**TASK DIRECTIONS:** A word-for-word copy of the data is what's wanted; pictures stay out of it.

**Excerpts from a dataset:**
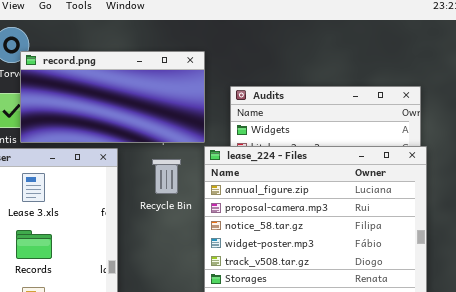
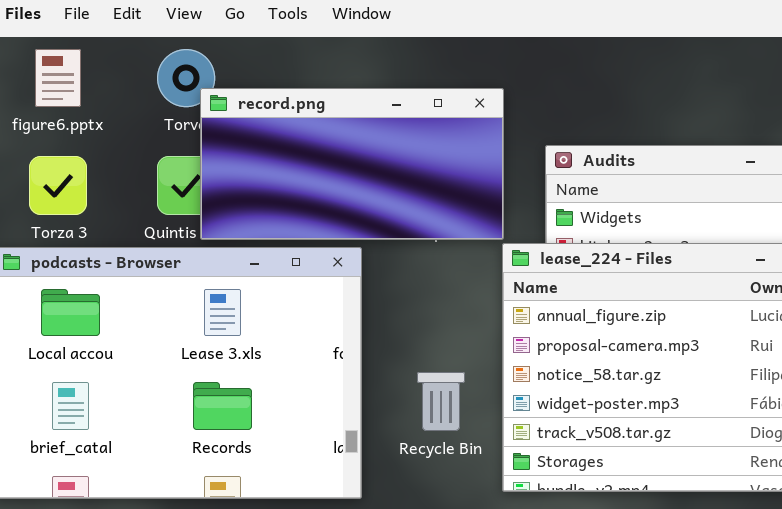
Recycle Bin: [152,159,181,194] -> [417,372,465,431], moved

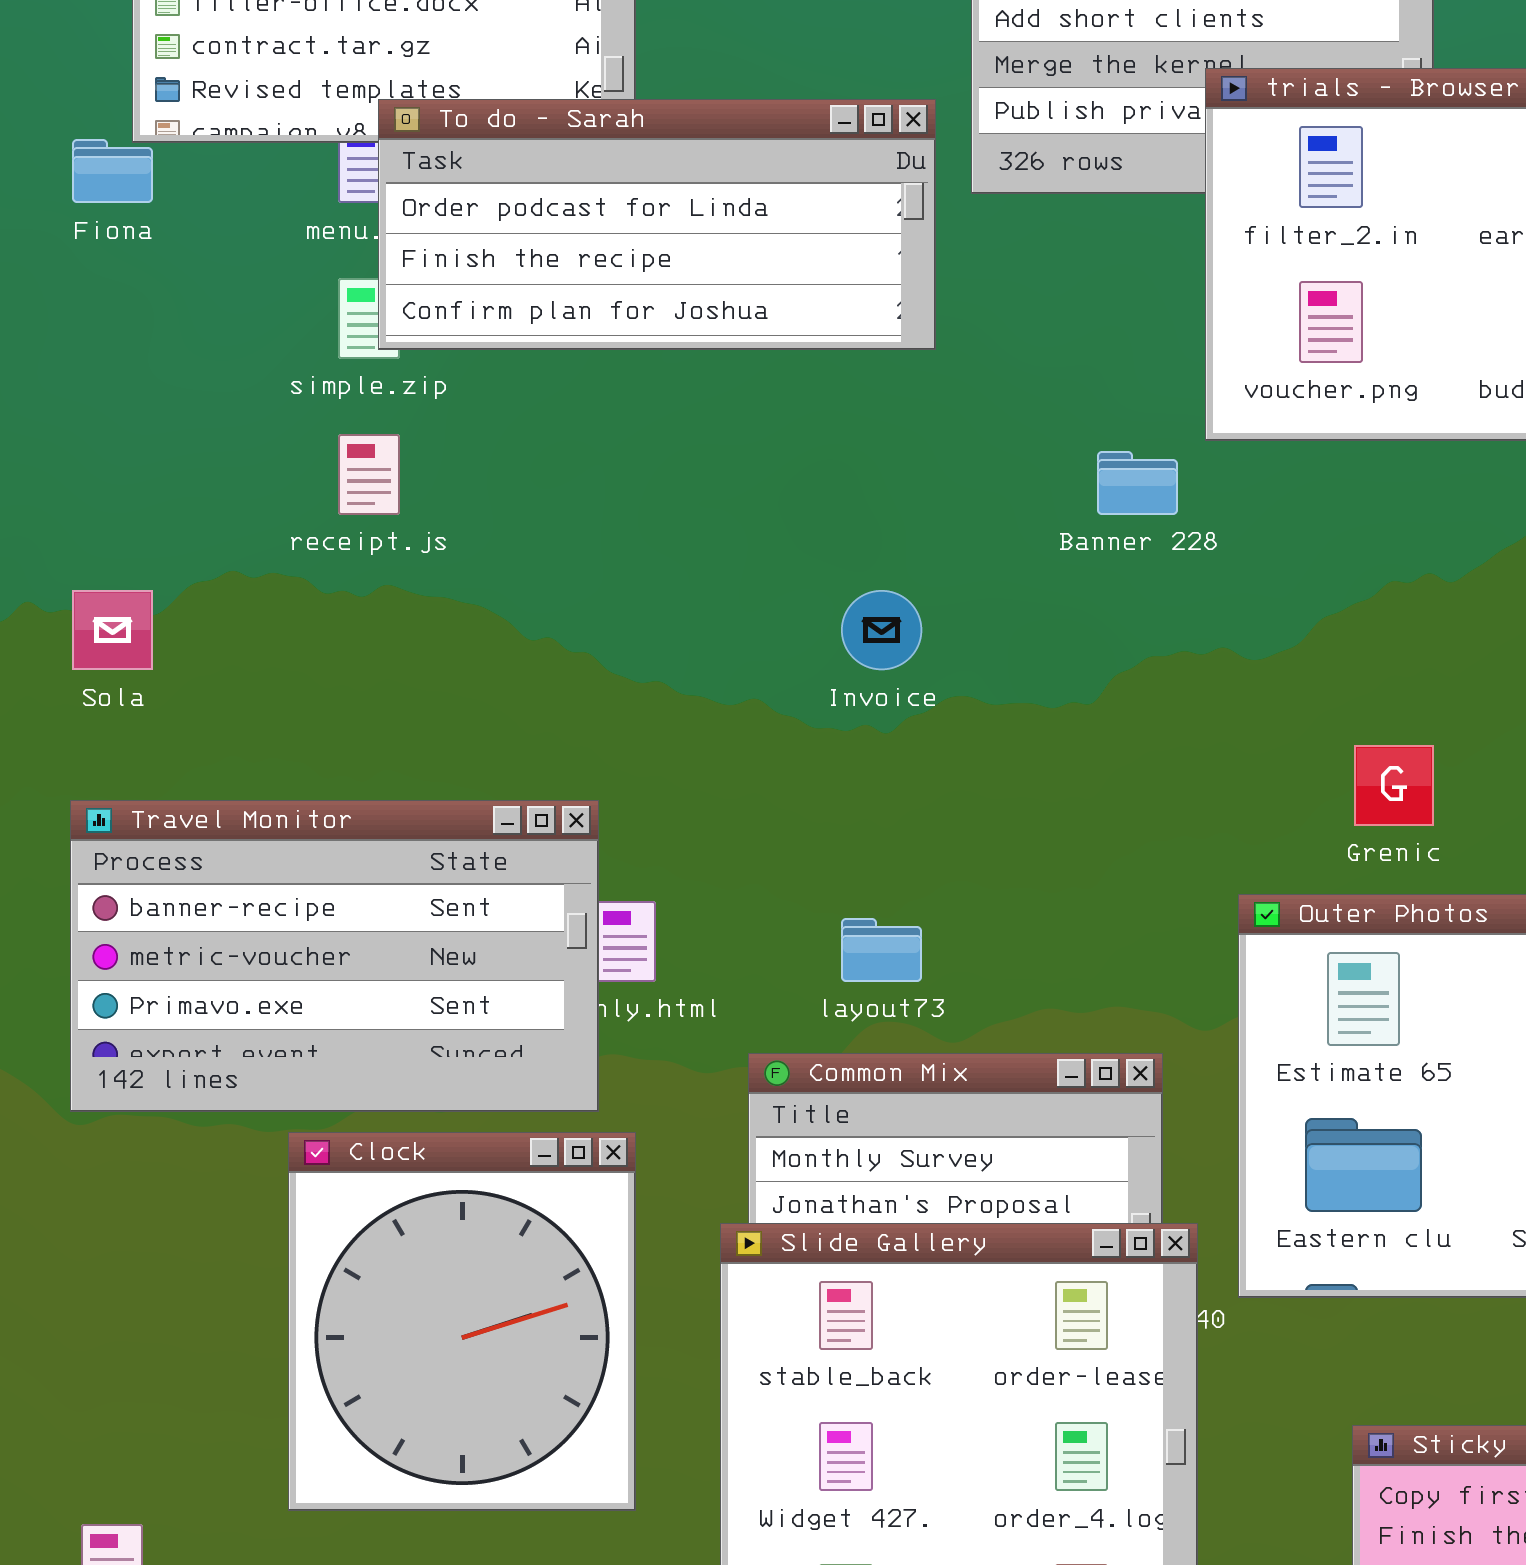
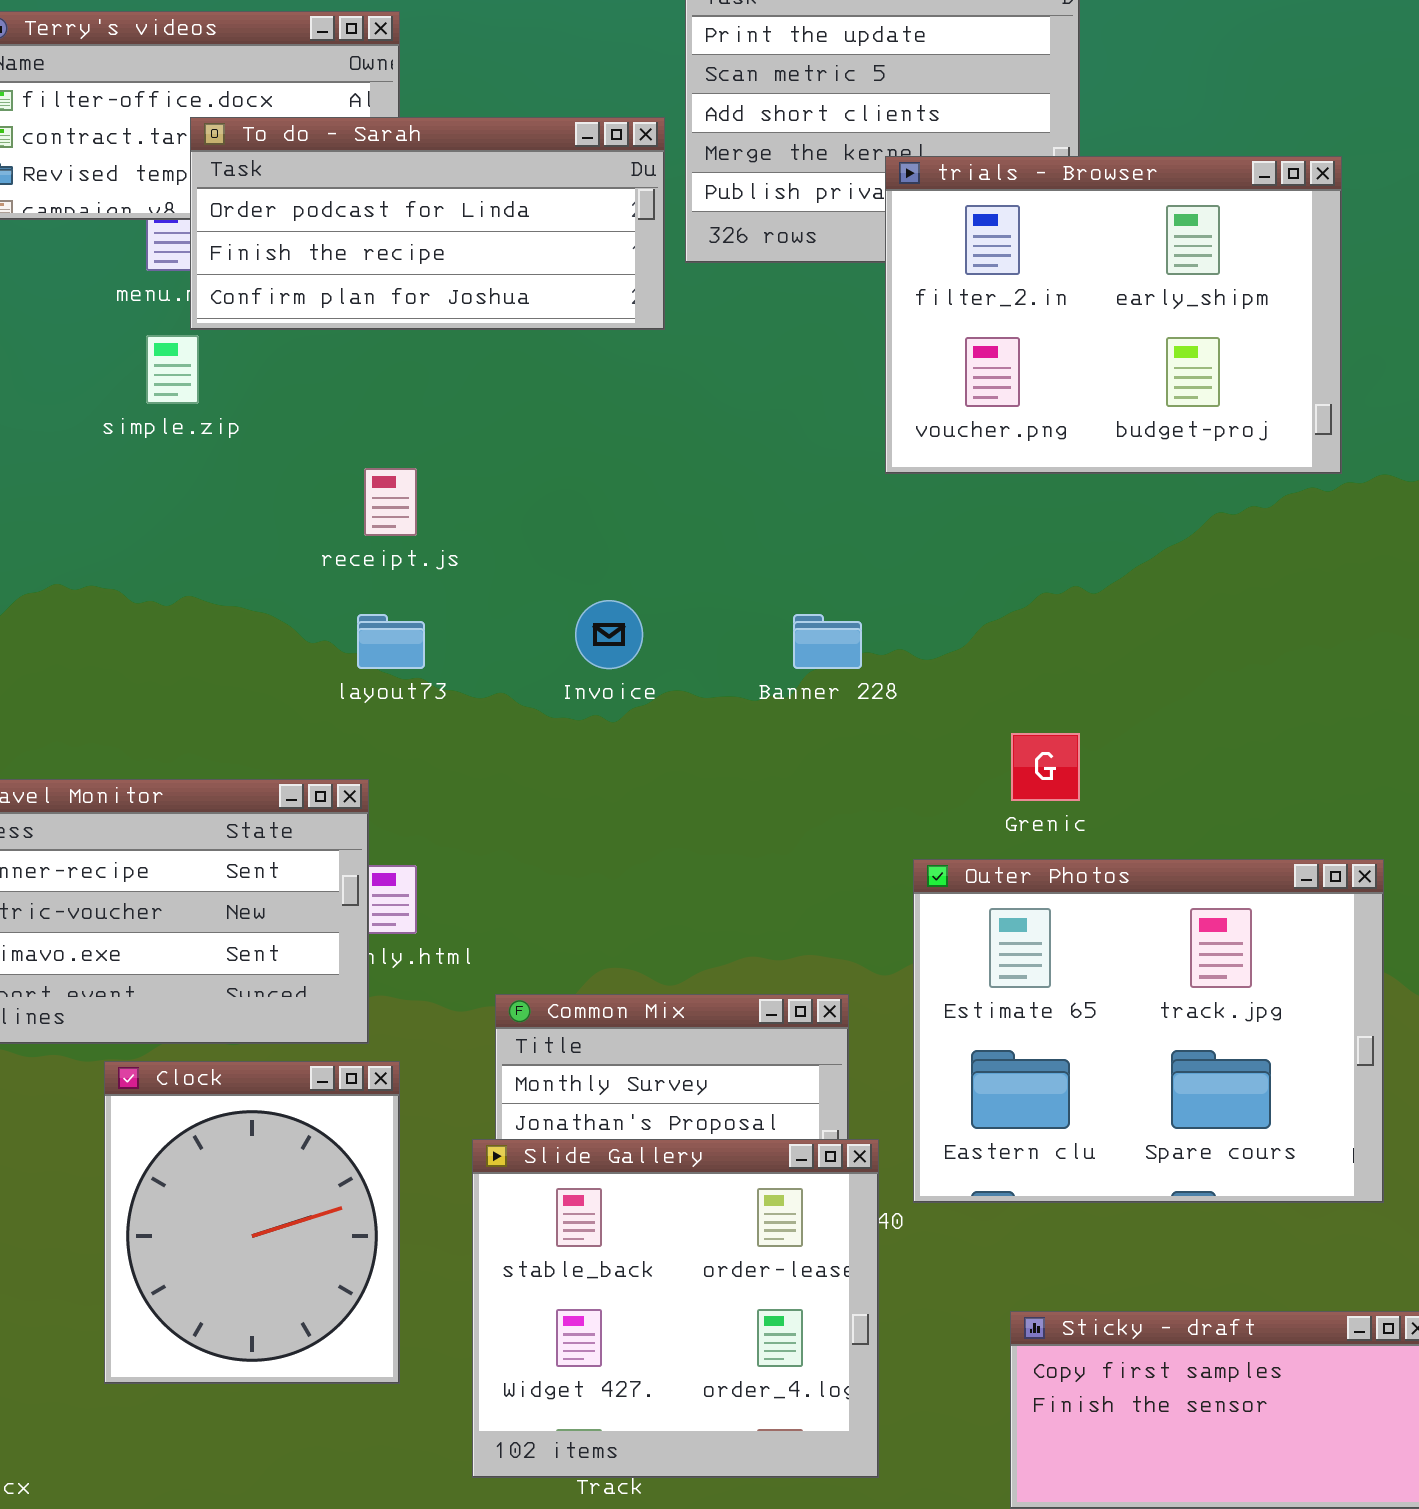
To do - Sarah: [378,99,936,350] -> [190,117,665,330], moved
receipt.js: [338,434,400,515] -> [364,468,417,536], moved
Banner 228: [1097,451,1178,515] -> [793,614,862,669], moved
layout73: [841,918,922,982] -> [357,614,425,669], moved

**COMPLETED EXERCISE:**
Recycle Bin: [152,159,181,194] -> [417,372,465,431], moved

To do - Sarah: [378,99,936,350] -> [190,117,665,330], moved
receipt.js: [338,434,400,515] -> [364,468,417,536], moved
Banner 228: [1097,451,1178,515] -> [793,614,862,669], moved
layout73: [841,918,922,982] -> [357,614,425,669], moved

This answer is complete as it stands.